Exercise materials:
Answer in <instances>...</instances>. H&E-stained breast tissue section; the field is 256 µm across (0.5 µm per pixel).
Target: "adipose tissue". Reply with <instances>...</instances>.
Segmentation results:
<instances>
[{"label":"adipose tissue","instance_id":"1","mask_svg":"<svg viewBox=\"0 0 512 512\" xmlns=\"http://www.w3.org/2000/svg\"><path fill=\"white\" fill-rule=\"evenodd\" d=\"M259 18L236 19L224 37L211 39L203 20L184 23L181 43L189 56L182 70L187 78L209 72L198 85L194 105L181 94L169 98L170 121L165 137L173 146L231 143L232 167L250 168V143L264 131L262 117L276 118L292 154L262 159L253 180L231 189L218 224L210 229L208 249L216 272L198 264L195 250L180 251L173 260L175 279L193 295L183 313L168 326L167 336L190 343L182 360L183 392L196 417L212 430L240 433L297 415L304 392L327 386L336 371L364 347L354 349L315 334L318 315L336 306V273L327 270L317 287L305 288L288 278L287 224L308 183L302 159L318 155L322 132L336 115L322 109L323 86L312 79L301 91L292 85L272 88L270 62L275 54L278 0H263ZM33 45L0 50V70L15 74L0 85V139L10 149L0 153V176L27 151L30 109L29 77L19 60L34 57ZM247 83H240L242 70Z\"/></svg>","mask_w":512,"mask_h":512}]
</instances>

Written exercise: Copy the material above, line for line.

Finished task:
Answer in <instances>...</instances>. H&E-stained breast tissue section; the field is 256 µm across (0.5 µm per pixel).
Target: "adipose tissue". Reply with <instances>...</instances>.
Segmentation results:
<instances>
[{"label":"adipose tissue","instance_id":"1","mask_svg":"<svg viewBox=\"0 0 512 512\" xmlns=\"http://www.w3.org/2000/svg\"><path fill=\"white\" fill-rule=\"evenodd\" d=\"M259 18L236 19L224 37L211 39L203 20L184 23L181 43L189 56L182 70L187 78L209 72L198 85L194 105L181 94L169 98L170 121L165 137L173 146L231 143L232 167L250 168V143L264 131L262 117L276 118L292 154L262 159L253 180L231 189L218 224L210 229L208 249L216 272L198 264L195 250L180 251L173 260L175 279L193 295L183 313L168 326L167 336L190 343L182 360L183 392L196 417L212 430L240 433L297 415L304 392L327 386L336 371L364 347L354 349L315 334L318 315L336 306V273L327 270L317 287L305 288L288 278L287 224L308 183L302 159L318 155L322 132L336 115L322 109L323 86L312 79L301 91L292 85L272 88L270 62L275 54L278 0H263ZM33 45L0 50V70L15 74L0 85V139L10 149L0 153V176L27 151L30 109L29 77L19 60L34 57ZM247 83H240L242 70Z\"/></svg>","mask_w":512,"mask_h":512}]
</instances>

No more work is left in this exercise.